BEGIN The input

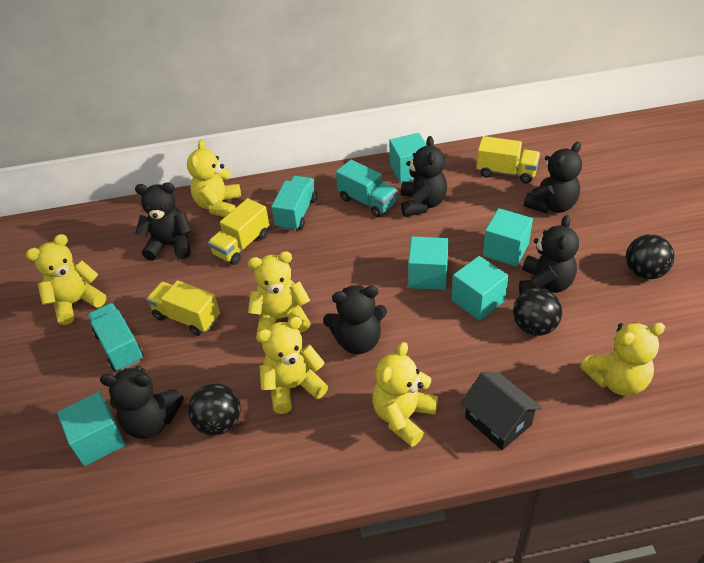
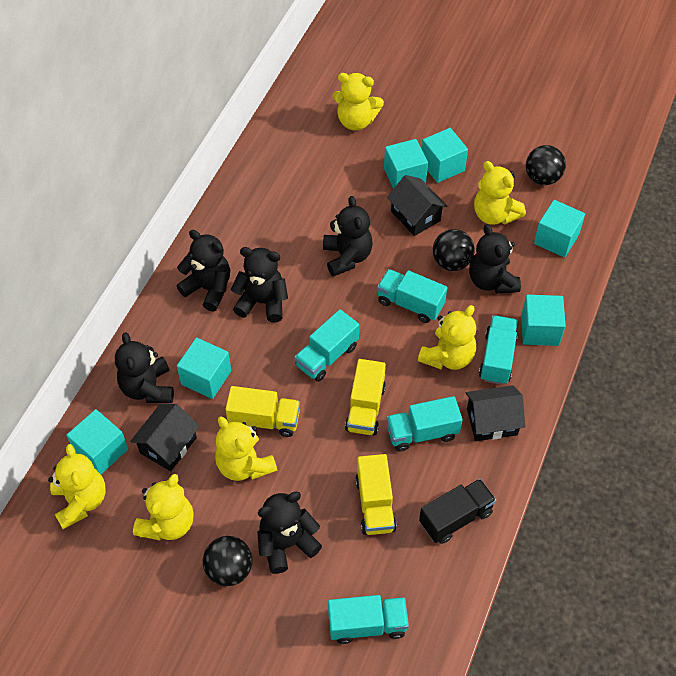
black house: 1 -> 3
black truck: 0 -> 1
turquoise cube: 5 -> 6
turquoise truck: 3 -> 5

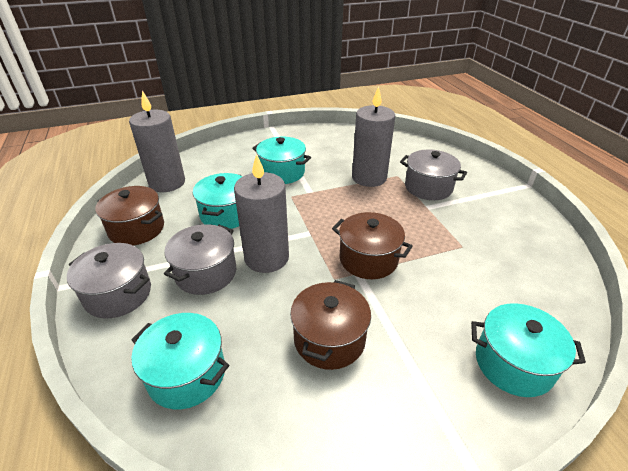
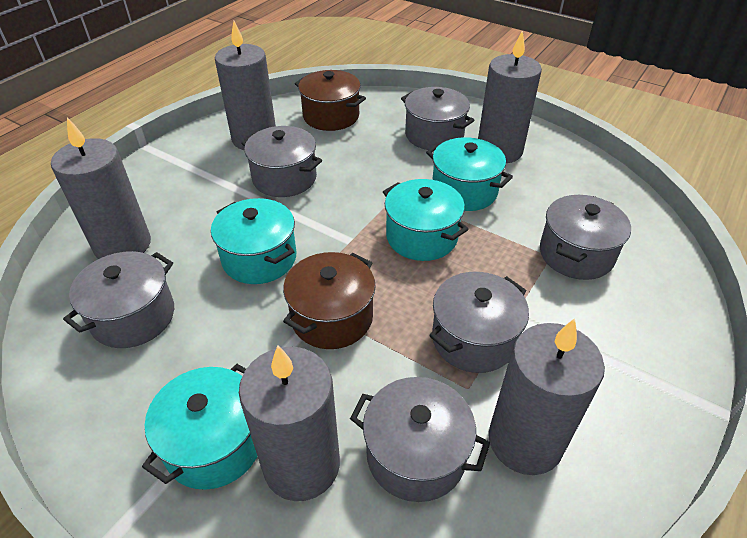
brown pot: 3 -> 2
grey candle: 3 -> 5
grey pot: 3 -> 6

END The input

The copy you output must match the entries above exactly, except that it has no pictures.

black house: 1 -> 3
black truck: 0 -> 1
turquoise cube: 5 -> 6
turquoise truck: 3 -> 5

brown pot: 3 -> 2
grey candle: 3 -> 5
grey pot: 3 -> 6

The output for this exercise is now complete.